AIM OF THE TASK >>
Set down exactly, with nothing added, the lines from the one containing "black square: (92, 149) -> (127, 168), moved" through the end of the entries.

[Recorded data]

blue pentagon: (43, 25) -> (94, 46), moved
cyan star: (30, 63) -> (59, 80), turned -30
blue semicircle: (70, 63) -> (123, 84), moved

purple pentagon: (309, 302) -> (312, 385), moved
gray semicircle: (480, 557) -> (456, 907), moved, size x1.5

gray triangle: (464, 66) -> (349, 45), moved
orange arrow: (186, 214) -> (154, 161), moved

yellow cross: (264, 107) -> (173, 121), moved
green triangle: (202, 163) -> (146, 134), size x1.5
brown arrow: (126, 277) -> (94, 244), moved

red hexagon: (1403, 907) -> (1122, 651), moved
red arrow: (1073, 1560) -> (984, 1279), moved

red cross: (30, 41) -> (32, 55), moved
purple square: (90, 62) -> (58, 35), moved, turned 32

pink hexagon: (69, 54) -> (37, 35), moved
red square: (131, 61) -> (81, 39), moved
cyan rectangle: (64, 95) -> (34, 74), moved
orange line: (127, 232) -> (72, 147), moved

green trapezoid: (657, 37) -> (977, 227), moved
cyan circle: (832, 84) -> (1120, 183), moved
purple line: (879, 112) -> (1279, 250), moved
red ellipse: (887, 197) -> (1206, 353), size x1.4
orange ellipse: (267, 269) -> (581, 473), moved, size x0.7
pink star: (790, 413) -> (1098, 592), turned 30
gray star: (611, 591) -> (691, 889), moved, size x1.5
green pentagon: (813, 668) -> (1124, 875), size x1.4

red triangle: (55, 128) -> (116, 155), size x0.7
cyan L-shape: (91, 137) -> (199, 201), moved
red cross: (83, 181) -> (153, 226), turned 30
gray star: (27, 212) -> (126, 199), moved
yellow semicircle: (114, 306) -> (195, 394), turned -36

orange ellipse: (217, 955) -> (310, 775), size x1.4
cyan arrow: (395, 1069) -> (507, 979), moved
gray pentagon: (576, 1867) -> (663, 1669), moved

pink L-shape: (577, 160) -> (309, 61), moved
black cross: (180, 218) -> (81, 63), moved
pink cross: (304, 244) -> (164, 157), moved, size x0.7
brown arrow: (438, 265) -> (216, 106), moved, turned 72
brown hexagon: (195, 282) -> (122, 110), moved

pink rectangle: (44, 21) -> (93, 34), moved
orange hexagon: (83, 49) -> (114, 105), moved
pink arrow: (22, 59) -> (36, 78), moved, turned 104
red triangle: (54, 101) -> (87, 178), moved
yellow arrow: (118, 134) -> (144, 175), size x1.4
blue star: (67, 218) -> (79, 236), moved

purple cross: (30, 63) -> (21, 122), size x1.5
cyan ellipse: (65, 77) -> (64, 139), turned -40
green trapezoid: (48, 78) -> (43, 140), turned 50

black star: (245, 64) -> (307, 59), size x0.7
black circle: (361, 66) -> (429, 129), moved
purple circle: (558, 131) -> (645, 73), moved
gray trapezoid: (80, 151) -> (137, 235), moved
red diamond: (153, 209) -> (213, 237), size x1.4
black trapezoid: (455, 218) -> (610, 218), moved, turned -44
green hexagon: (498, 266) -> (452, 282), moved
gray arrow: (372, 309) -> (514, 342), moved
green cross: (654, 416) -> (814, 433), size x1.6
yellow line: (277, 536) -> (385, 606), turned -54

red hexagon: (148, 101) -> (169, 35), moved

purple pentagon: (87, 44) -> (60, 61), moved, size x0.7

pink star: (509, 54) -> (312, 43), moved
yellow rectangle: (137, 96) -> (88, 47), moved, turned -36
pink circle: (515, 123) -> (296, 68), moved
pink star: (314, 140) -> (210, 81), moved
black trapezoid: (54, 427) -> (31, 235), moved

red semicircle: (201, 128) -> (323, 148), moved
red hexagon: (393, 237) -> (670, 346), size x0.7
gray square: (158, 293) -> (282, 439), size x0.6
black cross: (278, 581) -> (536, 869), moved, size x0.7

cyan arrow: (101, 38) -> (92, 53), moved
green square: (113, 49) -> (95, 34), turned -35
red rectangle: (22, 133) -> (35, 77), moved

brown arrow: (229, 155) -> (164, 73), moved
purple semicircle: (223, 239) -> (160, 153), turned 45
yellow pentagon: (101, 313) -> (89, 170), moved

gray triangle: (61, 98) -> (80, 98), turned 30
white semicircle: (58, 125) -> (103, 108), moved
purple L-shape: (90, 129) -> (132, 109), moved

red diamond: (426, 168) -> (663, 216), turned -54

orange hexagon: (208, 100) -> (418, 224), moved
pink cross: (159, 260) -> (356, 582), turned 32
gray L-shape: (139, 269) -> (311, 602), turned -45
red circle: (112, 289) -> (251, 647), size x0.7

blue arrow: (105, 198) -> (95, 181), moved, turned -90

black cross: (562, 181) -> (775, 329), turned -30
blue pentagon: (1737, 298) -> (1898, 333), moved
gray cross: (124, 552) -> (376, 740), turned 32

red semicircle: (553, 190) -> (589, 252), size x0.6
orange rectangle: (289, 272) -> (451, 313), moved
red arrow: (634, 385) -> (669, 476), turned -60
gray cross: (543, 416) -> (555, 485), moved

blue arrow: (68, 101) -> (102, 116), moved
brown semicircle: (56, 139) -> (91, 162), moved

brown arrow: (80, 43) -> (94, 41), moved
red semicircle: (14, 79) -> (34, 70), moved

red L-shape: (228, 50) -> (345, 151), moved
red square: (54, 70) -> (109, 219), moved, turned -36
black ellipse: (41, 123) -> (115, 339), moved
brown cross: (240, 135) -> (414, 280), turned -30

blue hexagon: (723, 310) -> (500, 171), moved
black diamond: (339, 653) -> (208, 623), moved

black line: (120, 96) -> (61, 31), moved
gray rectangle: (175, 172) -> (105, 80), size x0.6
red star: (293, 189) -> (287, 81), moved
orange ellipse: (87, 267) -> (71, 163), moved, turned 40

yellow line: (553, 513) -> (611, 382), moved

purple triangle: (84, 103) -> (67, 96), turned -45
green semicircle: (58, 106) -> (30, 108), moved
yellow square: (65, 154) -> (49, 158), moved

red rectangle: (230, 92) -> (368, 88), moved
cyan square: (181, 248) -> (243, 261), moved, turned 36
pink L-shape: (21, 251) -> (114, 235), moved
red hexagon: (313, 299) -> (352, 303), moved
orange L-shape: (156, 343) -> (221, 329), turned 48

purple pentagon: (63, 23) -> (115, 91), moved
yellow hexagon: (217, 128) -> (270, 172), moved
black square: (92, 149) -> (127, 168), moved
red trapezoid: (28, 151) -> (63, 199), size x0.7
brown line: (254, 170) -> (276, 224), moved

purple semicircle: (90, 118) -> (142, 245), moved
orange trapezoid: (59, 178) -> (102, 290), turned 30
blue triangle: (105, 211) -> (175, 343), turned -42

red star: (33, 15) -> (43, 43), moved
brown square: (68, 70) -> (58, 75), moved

TASK ANSWER >>
black square: (92, 149) -> (127, 168), moved
red trapezoid: (28, 151) -> (63, 199), size x0.7
brown line: (254, 170) -> (276, 224), moved

purple semicircle: (90, 118) -> (142, 245), moved
orange trapezoid: (59, 178) -> (102, 290), turned 30
blue triangle: (105, 211) -> (175, 343), turned -42

red star: (33, 15) -> (43, 43), moved
brown square: (68, 70) -> (58, 75), moved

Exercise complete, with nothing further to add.